* _Problem_: Return verbatim every line from the first line of the data below to the line that contains "red triangle: (106, 146) -> (272, 261), moved", inclusive, and no further.

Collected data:
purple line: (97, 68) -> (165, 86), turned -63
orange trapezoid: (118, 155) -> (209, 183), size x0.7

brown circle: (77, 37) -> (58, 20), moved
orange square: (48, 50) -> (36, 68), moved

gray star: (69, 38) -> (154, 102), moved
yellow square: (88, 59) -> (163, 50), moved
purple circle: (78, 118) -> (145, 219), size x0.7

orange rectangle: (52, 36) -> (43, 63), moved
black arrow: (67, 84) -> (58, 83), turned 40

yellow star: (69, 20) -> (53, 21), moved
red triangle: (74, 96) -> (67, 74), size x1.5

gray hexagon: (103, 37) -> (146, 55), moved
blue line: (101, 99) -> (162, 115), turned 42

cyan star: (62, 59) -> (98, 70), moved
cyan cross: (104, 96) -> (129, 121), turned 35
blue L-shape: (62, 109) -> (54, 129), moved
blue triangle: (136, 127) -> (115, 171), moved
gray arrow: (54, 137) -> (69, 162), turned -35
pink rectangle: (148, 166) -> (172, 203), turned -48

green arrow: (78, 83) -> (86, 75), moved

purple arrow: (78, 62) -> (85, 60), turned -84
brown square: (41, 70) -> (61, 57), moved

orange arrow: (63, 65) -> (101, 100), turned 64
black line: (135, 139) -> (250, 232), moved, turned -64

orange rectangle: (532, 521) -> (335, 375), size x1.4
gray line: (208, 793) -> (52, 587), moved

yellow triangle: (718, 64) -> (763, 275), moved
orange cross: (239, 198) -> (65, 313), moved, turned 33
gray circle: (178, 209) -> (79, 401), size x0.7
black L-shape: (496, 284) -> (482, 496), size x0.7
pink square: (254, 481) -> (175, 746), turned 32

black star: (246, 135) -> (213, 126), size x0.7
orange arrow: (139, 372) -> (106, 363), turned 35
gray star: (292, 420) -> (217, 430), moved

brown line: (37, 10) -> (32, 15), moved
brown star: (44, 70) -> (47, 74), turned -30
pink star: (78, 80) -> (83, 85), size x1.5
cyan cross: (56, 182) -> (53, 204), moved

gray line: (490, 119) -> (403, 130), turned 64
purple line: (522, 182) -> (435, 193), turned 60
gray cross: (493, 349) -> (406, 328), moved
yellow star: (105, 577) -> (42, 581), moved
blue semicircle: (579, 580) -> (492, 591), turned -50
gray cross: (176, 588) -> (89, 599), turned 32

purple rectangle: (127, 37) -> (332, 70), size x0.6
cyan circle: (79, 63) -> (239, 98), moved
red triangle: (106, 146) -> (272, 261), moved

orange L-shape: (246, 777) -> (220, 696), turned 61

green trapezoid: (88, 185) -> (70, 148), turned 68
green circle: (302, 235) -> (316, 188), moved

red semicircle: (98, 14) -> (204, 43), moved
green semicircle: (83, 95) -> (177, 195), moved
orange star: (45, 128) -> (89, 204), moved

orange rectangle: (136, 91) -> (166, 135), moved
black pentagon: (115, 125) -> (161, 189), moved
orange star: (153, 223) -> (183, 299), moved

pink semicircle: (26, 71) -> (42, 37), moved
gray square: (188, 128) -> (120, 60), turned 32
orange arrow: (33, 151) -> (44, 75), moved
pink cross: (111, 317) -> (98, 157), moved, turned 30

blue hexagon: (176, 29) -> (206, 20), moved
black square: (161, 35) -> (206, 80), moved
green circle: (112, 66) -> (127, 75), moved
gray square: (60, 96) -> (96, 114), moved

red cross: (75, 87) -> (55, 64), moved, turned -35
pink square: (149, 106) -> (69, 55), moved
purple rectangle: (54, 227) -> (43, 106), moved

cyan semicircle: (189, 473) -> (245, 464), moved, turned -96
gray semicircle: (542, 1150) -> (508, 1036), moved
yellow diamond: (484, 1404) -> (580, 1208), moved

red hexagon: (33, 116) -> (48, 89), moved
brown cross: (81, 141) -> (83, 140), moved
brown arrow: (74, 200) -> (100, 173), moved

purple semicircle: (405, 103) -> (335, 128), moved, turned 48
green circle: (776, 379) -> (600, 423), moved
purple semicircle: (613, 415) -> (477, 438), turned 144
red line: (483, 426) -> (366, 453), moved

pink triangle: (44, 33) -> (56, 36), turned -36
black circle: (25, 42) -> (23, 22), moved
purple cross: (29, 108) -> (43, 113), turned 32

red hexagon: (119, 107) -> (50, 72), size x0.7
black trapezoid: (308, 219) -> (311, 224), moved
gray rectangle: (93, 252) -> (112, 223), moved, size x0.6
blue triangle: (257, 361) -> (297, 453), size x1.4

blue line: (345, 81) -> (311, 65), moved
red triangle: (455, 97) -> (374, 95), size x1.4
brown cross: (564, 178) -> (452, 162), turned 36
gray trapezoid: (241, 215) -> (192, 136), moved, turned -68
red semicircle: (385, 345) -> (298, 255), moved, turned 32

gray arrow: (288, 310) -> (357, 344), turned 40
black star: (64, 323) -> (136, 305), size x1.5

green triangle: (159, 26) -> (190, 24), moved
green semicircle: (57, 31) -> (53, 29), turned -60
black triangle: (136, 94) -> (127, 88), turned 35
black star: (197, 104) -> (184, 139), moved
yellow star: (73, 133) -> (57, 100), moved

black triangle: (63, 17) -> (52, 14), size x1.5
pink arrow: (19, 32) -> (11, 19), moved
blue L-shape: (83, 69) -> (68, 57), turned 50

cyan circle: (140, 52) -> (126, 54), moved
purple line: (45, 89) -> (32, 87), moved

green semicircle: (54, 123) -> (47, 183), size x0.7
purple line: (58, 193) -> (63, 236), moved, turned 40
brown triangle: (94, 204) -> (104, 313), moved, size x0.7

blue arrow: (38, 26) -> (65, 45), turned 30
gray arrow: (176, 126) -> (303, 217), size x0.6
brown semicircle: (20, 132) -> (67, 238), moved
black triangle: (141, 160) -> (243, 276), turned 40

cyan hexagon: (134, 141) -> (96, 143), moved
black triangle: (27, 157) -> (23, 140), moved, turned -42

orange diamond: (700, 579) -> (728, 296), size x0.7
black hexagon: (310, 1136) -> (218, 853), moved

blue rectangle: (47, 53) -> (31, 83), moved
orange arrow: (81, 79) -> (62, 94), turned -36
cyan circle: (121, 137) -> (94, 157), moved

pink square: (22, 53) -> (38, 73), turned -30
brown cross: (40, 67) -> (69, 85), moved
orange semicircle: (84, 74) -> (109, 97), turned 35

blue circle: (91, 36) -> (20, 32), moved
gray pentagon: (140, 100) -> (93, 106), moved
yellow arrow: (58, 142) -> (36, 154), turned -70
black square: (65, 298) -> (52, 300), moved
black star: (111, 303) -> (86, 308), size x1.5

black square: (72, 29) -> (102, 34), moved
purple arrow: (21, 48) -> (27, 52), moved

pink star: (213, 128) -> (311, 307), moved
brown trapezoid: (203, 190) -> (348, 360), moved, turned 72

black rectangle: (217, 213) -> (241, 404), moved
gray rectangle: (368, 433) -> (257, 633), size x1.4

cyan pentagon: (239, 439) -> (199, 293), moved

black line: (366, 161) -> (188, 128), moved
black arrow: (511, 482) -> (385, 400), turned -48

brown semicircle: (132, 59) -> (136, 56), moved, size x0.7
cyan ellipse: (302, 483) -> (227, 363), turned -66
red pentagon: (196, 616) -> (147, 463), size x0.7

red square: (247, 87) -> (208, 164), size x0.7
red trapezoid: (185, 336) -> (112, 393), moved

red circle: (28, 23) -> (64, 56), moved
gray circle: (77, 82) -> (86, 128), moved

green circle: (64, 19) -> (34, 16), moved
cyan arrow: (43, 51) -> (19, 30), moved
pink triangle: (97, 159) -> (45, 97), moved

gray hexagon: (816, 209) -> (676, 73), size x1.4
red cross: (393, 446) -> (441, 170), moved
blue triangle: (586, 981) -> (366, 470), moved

* _Task output_:
purple line: (97, 68) -> (165, 86), turned -63
orange trapezoid: (118, 155) -> (209, 183), size x0.7

brown circle: (77, 37) -> (58, 20), moved
orange square: (48, 50) -> (36, 68), moved

gray star: (69, 38) -> (154, 102), moved
yellow square: (88, 59) -> (163, 50), moved
purple circle: (78, 118) -> (145, 219), size x0.7

orange rectangle: (52, 36) -> (43, 63), moved
black arrow: (67, 84) -> (58, 83), turned 40

yellow star: (69, 20) -> (53, 21), moved
red triangle: (74, 96) -> (67, 74), size x1.5

gray hexagon: (103, 37) -> (146, 55), moved
blue line: (101, 99) -> (162, 115), turned 42

cyan star: (62, 59) -> (98, 70), moved
cyan cross: (104, 96) -> (129, 121), turned 35
blue L-shape: (62, 109) -> (54, 129), moved
blue triangle: (136, 127) -> (115, 171), moved
gray arrow: (54, 137) -> (69, 162), turned -35
pink rectangle: (148, 166) -> (172, 203), turned -48

green arrow: (78, 83) -> (86, 75), moved

purple arrow: (78, 62) -> (85, 60), turned -84
brown square: (41, 70) -> (61, 57), moved

orange arrow: (63, 65) -> (101, 100), turned 64
black line: (135, 139) -> (250, 232), moved, turned -64

orange rectangle: (532, 521) -> (335, 375), size x1.4
gray line: (208, 793) -> (52, 587), moved

yellow triangle: (718, 64) -> (763, 275), moved
orange cross: (239, 198) -> (65, 313), moved, turned 33
gray circle: (178, 209) -> (79, 401), size x0.7
black L-shape: (496, 284) -> (482, 496), size x0.7
pink square: (254, 481) -> (175, 746), turned 32

black star: (246, 135) -> (213, 126), size x0.7
orange arrow: (139, 372) -> (106, 363), turned 35
gray star: (292, 420) -> (217, 430), moved

brown line: (37, 10) -> (32, 15), moved
brown star: (44, 70) -> (47, 74), turned -30
pink star: (78, 80) -> (83, 85), size x1.5
cyan cross: (56, 182) -> (53, 204), moved

gray line: (490, 119) -> (403, 130), turned 64
purple line: (522, 182) -> (435, 193), turned 60
gray cross: (493, 349) -> (406, 328), moved
yellow star: (105, 577) -> (42, 581), moved
blue semicircle: (579, 580) -> (492, 591), turned -50
gray cross: (176, 588) -> (89, 599), turned 32

purple rectangle: (127, 37) -> (332, 70), size x0.6
cyan circle: (79, 63) -> (239, 98), moved
red triangle: (106, 146) -> (272, 261), moved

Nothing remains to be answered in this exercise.